### Dataset records

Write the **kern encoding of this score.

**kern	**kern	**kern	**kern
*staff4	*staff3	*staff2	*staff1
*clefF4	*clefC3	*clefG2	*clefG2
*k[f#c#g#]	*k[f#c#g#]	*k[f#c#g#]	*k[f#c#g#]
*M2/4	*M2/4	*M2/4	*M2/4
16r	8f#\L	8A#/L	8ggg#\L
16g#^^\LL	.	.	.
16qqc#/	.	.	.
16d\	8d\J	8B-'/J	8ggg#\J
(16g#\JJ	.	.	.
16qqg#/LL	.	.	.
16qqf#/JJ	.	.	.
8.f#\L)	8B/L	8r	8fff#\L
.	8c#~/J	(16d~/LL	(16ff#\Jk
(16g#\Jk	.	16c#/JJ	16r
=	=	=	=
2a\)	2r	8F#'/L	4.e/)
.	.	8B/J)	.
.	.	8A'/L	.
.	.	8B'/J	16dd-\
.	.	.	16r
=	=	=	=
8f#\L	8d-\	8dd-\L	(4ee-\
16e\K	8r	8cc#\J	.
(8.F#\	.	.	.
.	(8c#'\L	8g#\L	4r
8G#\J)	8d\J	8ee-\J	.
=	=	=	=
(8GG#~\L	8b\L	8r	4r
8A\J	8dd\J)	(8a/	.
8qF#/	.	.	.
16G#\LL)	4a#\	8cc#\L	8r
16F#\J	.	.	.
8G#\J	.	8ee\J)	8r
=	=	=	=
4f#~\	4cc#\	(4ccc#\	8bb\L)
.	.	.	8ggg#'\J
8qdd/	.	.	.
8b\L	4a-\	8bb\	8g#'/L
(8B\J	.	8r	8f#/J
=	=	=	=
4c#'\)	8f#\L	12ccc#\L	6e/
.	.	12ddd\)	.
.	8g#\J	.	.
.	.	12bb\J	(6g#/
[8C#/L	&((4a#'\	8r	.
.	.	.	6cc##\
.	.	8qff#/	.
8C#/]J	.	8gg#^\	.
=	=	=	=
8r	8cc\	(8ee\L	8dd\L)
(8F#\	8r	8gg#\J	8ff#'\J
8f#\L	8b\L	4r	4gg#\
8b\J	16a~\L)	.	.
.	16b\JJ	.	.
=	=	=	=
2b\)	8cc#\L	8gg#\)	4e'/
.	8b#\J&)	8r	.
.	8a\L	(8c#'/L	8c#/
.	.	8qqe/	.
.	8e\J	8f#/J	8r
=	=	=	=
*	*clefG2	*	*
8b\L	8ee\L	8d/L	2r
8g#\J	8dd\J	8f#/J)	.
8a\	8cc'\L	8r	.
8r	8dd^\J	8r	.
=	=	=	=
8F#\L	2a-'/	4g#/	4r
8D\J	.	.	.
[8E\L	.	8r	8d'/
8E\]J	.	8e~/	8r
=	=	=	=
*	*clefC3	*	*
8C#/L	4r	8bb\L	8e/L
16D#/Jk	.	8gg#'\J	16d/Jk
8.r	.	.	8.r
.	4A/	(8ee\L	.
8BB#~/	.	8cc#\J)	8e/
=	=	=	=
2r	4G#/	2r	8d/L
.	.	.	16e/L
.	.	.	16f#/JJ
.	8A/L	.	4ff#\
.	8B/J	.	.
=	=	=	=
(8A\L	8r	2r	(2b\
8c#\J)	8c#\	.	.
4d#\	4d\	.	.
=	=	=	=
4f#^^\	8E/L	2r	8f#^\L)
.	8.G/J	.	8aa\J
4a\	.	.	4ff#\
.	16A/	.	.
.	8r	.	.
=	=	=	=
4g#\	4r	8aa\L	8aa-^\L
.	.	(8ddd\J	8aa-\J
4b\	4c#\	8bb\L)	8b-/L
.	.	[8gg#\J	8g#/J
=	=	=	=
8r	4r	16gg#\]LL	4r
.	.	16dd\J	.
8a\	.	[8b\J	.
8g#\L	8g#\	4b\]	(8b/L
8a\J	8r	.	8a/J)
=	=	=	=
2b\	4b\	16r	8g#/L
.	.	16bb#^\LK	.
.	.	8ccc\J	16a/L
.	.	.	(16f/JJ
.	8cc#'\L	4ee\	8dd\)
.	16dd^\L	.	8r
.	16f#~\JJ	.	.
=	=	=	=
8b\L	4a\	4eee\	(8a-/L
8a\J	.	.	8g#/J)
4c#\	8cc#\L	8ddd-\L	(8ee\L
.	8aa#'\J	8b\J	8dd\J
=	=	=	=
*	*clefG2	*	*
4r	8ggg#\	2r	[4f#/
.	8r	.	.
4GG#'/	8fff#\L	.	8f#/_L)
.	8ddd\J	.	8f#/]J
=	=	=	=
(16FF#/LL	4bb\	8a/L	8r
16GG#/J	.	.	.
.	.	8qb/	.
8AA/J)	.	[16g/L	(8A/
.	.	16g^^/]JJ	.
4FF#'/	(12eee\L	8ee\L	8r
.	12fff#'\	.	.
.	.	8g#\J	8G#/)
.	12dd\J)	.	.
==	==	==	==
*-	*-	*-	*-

### Request
Return each line of the material above that contains the string "kern", with case counting.

### Worked solution
Write the **kern encoding of this score.
**kern	**kern	**kern	**kern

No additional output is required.